The answer must be every line below that contains the string "recolor".
Data START
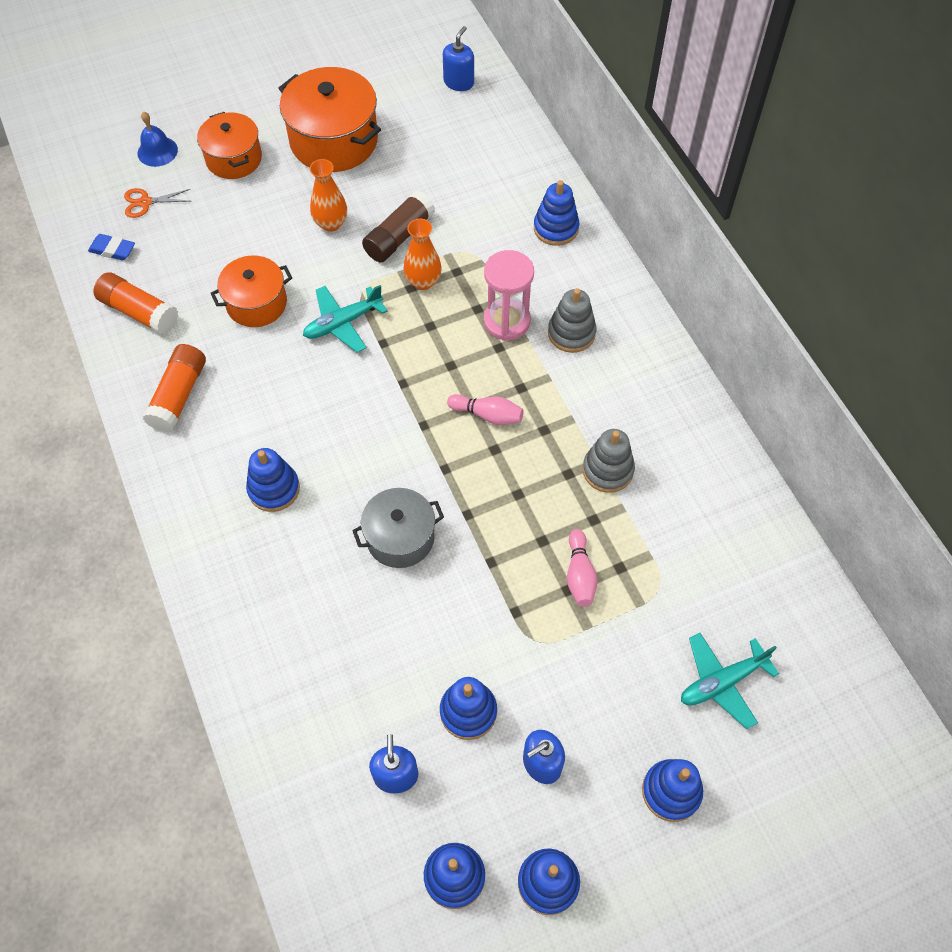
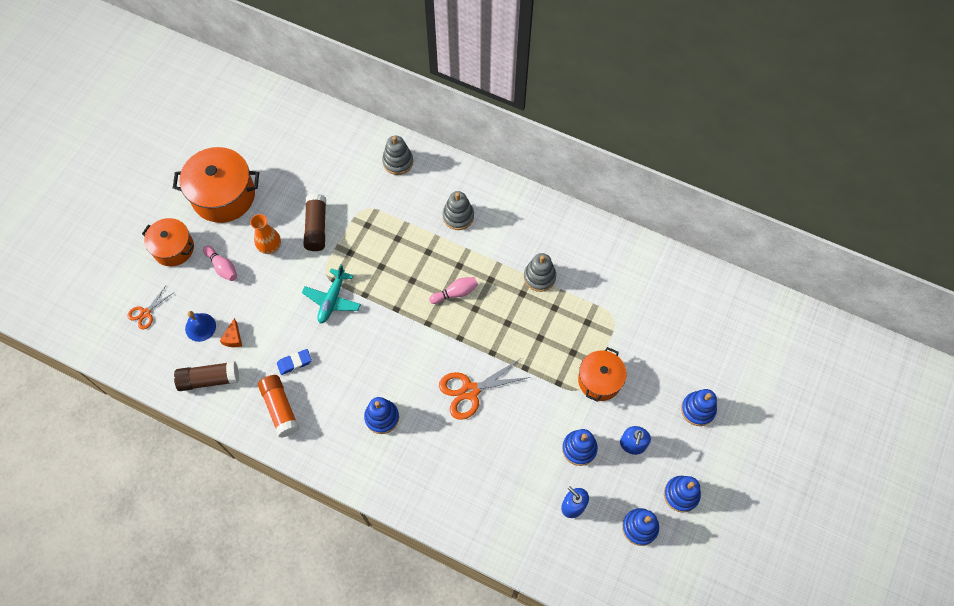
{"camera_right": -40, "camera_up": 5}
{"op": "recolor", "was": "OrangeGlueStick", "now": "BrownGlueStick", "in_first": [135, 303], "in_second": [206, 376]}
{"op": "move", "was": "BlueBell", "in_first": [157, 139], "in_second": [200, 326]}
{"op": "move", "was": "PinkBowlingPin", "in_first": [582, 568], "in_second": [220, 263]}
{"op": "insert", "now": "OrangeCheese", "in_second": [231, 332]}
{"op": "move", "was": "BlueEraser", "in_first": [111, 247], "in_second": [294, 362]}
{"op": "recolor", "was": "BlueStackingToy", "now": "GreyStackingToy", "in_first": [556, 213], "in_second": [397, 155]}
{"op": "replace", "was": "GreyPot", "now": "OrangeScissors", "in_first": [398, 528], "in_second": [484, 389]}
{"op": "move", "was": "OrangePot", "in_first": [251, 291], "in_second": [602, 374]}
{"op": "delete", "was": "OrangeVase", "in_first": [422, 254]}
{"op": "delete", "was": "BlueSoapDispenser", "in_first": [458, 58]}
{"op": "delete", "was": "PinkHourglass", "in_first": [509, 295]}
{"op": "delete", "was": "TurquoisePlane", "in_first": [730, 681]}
Data END
#### Answer box
{"op": "recolor", "was": "OrangeGlueStick", "now": "BrownGlueStick", "in_first": [135, 303], "in_second": [206, 376]}
{"op": "recolor", "was": "BlueStackingToy", "now": "GreyStackingToy", "in_first": [556, 213], "in_second": [397, 155]}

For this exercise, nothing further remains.